What is required:
Locate and copy each line in the data that contains the word "grey".

[[ Record set, beginning ]]

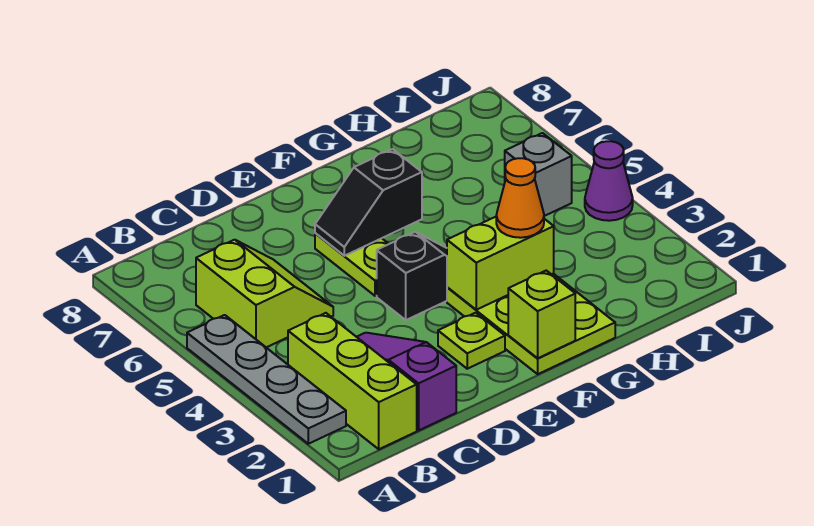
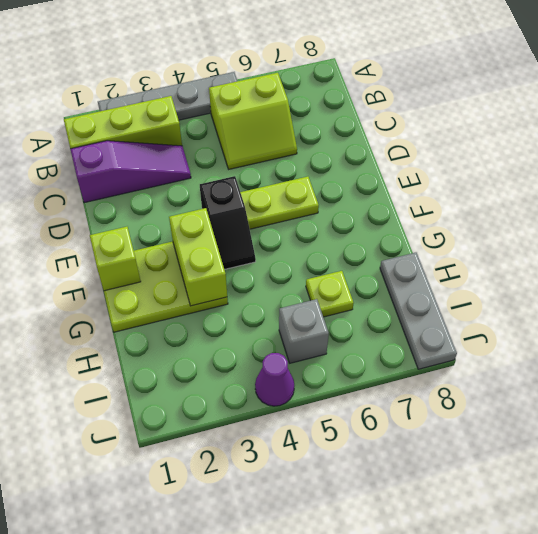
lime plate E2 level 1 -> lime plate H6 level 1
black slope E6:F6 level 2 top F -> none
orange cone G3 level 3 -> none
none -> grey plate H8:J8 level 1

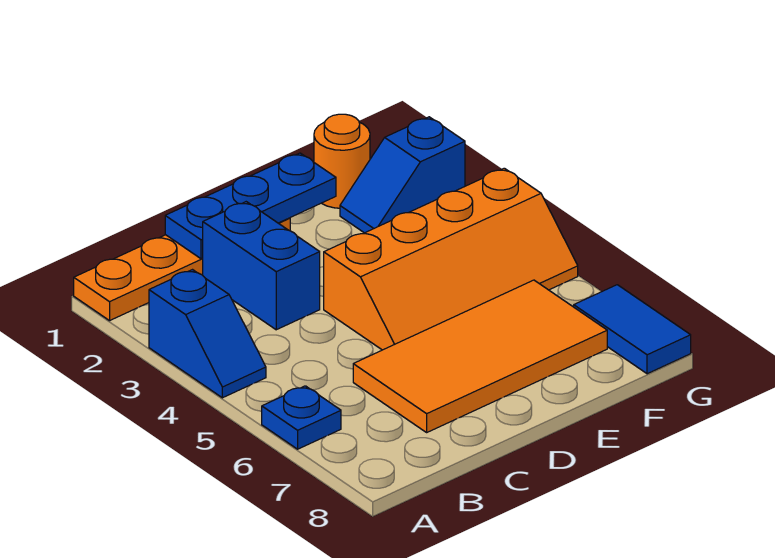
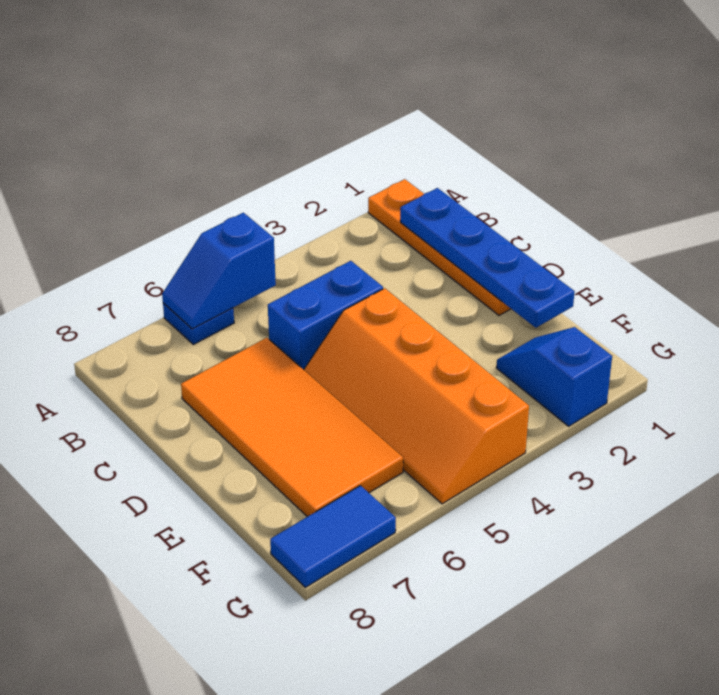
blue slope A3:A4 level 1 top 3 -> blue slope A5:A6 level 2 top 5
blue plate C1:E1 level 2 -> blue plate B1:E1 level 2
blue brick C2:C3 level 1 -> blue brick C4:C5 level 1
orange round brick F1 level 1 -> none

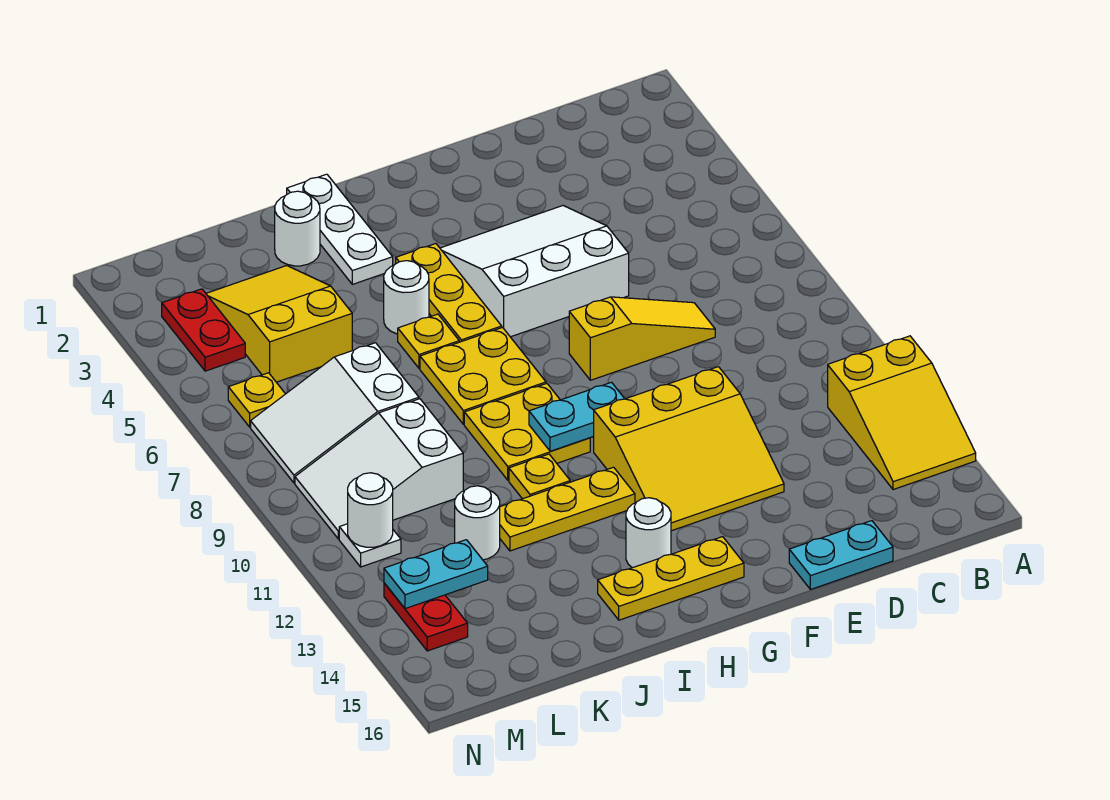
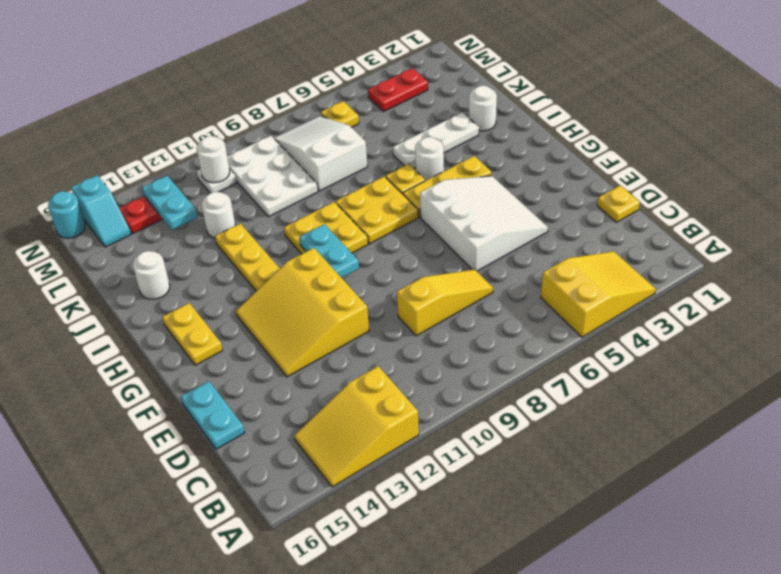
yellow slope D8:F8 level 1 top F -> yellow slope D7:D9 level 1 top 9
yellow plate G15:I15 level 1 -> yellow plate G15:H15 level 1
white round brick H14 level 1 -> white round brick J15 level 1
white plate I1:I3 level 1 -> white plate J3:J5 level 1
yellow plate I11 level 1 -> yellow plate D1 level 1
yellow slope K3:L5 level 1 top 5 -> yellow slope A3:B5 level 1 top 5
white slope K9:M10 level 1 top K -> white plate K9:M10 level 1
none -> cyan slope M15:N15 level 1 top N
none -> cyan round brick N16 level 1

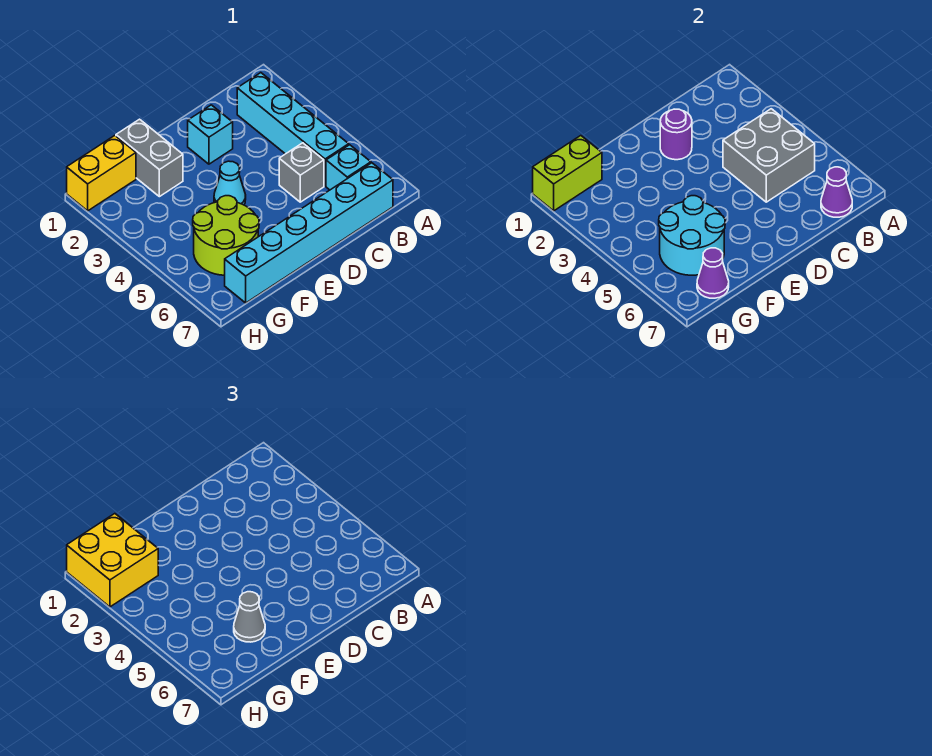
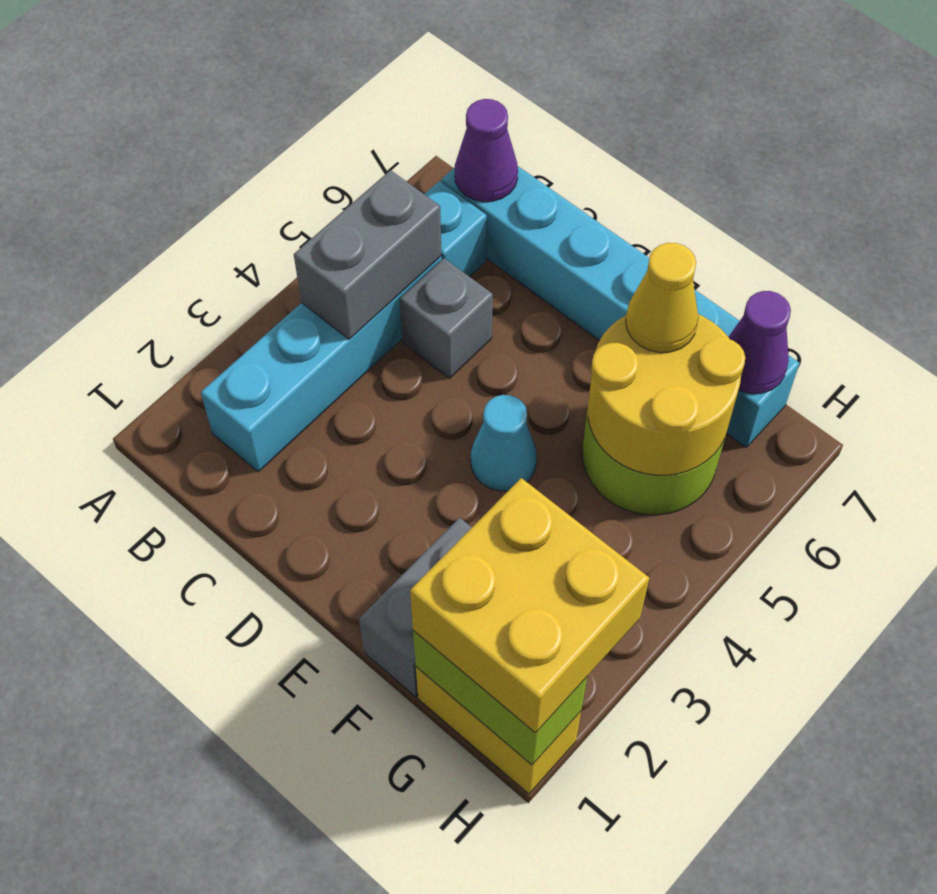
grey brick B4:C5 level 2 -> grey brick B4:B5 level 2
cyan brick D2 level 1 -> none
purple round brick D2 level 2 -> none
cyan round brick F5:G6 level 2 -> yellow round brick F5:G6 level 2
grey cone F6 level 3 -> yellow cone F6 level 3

[[ Record set, end ]]

Output for this task:
none -> grey plate H8:J8 level 1
grey brick B4:C5 level 2 -> grey brick B4:B5 level 2
grey cone F6 level 3 -> yellow cone F6 level 3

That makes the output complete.